WHAT THIS TASK INVOLVES
Find the line with "D3: diode (A n9, K GND) -> LED (A n9, K GND)" in the entries below, then reproduce it and every line after it down to and including the line with "C104: 150uF (plus", exactly.

MATERIAL FOR THIS EXERCISE
· · · · ·

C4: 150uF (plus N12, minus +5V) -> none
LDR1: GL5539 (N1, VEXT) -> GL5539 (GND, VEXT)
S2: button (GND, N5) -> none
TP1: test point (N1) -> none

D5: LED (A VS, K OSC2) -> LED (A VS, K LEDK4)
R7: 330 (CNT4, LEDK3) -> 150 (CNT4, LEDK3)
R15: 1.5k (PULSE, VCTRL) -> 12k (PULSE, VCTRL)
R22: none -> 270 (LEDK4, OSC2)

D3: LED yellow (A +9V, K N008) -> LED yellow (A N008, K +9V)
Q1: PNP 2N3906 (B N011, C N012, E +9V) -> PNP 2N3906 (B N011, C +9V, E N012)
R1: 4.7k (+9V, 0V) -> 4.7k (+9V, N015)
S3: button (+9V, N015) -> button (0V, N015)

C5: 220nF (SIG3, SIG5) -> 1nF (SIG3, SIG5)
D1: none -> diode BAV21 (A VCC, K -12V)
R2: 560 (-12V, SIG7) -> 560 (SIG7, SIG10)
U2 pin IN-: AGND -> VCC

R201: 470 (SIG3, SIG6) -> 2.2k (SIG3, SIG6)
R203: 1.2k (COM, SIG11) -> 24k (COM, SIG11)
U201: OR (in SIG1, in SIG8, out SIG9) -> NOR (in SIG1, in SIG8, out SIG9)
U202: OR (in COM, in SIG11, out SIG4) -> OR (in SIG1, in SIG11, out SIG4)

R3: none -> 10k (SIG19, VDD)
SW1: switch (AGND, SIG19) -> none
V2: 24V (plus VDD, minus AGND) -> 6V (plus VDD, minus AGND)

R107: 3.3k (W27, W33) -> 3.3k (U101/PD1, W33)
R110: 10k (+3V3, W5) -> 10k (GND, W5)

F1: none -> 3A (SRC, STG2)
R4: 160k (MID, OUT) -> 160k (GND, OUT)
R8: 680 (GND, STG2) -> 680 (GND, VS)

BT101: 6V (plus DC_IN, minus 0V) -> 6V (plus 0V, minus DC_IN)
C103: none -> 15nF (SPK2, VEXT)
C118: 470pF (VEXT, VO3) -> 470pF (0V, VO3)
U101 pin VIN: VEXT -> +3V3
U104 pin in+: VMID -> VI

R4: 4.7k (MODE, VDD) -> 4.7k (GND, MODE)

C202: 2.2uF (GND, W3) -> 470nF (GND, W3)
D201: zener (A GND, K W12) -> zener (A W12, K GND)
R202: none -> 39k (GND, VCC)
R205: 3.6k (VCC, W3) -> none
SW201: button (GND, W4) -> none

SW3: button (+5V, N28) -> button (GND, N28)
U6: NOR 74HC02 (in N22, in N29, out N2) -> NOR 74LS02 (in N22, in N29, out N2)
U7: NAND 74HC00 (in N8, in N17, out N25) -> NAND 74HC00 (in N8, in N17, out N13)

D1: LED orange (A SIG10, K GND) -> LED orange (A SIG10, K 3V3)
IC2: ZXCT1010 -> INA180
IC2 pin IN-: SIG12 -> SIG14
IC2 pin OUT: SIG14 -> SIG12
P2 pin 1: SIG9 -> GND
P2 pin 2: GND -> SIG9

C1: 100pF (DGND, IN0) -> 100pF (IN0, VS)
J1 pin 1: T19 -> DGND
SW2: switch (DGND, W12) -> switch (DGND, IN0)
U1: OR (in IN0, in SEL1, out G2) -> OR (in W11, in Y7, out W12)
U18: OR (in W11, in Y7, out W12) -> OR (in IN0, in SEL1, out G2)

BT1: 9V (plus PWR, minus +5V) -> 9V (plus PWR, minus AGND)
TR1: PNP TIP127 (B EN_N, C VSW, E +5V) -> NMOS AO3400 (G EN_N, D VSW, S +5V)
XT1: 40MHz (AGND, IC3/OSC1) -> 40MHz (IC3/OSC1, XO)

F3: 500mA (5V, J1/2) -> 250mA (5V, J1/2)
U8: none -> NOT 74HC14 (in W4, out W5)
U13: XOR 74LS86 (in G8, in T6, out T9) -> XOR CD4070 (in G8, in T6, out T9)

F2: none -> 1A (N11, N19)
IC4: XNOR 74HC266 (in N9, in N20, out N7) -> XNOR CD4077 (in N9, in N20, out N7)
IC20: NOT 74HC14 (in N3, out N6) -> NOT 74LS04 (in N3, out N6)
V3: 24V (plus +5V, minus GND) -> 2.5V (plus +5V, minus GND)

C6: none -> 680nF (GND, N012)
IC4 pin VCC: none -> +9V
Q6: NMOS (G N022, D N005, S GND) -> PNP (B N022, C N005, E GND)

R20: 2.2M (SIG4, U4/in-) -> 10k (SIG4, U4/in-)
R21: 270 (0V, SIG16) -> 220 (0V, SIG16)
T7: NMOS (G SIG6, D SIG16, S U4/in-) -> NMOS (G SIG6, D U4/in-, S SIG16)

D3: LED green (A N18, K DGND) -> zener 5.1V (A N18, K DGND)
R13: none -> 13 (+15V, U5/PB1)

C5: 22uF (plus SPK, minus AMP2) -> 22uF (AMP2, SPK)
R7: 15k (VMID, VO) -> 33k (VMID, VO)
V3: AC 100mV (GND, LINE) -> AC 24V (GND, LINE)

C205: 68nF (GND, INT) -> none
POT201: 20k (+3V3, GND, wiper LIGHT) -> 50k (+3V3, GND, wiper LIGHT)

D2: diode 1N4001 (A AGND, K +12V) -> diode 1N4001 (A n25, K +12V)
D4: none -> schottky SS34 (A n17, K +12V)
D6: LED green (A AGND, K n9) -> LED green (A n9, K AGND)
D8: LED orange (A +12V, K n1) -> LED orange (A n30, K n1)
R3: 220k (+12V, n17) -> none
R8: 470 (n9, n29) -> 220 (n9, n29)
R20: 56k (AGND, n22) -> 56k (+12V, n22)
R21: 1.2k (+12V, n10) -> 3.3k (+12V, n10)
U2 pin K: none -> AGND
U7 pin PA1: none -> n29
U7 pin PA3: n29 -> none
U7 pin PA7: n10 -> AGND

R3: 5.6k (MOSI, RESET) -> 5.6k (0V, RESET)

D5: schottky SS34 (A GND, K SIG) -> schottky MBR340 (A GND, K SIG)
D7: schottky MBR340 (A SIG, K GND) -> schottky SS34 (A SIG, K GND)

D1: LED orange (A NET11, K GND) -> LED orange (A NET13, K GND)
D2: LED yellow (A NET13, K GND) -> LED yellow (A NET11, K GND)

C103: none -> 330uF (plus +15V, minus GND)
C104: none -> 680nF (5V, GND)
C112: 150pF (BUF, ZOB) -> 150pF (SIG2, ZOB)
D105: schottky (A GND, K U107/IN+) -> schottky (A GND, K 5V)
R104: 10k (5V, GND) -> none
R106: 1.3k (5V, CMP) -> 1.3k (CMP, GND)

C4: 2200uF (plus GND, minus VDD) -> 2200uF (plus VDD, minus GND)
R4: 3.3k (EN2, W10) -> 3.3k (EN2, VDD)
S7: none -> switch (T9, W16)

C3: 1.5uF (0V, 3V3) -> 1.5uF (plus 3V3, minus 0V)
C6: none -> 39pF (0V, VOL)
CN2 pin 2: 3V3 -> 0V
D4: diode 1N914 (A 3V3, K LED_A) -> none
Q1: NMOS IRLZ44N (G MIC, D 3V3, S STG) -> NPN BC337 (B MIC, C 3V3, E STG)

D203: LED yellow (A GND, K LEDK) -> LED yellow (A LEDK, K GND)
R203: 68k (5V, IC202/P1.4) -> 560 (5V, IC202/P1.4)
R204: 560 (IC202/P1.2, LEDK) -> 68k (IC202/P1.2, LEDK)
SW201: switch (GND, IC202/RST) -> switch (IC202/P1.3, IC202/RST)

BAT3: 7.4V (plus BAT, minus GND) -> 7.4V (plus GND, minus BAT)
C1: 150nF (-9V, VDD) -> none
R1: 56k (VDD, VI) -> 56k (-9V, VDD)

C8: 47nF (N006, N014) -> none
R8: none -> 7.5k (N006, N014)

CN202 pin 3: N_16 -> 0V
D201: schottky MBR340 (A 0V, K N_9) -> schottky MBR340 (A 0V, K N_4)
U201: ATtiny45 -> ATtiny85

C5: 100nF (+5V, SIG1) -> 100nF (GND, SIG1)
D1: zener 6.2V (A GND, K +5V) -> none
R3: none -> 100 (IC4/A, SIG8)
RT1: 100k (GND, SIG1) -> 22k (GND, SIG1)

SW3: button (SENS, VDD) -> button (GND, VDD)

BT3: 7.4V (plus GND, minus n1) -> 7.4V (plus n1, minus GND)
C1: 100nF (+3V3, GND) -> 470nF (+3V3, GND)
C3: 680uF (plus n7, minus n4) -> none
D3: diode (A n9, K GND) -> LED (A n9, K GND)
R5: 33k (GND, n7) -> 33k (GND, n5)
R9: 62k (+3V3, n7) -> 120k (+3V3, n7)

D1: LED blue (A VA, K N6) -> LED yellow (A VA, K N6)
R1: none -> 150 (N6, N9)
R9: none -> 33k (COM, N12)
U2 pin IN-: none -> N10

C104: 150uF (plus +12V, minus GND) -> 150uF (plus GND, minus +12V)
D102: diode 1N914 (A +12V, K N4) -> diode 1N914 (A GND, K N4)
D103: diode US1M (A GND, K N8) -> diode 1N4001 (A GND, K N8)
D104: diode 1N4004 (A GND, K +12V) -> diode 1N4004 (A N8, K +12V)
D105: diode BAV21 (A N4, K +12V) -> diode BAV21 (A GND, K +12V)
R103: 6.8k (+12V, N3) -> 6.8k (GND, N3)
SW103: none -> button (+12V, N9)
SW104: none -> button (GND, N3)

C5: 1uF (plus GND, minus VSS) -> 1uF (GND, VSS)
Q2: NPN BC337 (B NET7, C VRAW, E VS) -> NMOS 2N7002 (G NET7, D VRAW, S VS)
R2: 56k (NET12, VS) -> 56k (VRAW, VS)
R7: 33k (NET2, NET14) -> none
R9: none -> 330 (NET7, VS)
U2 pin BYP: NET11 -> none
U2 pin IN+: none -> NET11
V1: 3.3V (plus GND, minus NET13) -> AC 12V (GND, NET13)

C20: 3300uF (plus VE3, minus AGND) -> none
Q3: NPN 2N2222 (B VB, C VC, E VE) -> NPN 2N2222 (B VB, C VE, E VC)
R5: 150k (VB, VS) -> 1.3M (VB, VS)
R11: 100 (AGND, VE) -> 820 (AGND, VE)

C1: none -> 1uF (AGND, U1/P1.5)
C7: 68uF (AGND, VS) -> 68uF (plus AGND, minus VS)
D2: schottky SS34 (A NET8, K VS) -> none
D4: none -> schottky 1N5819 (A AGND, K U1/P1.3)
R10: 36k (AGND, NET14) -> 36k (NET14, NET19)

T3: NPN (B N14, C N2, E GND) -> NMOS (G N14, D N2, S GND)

· · · · ·

EXERCISE RESPONSE
D3: diode (A n9, K GND) -> LED (A n9, K GND)
R5: 33k (GND, n7) -> 33k (GND, n5)
R9: 62k (+3V3, n7) -> 120k (+3V3, n7)

D1: LED blue (A VA, K N6) -> LED yellow (A VA, K N6)
R1: none -> 150 (N6, N9)
R9: none -> 33k (COM, N12)
U2 pin IN-: none -> N10

C104: 150uF (plus +12V, minus GND) -> 150uF (plus GND, minus +12V)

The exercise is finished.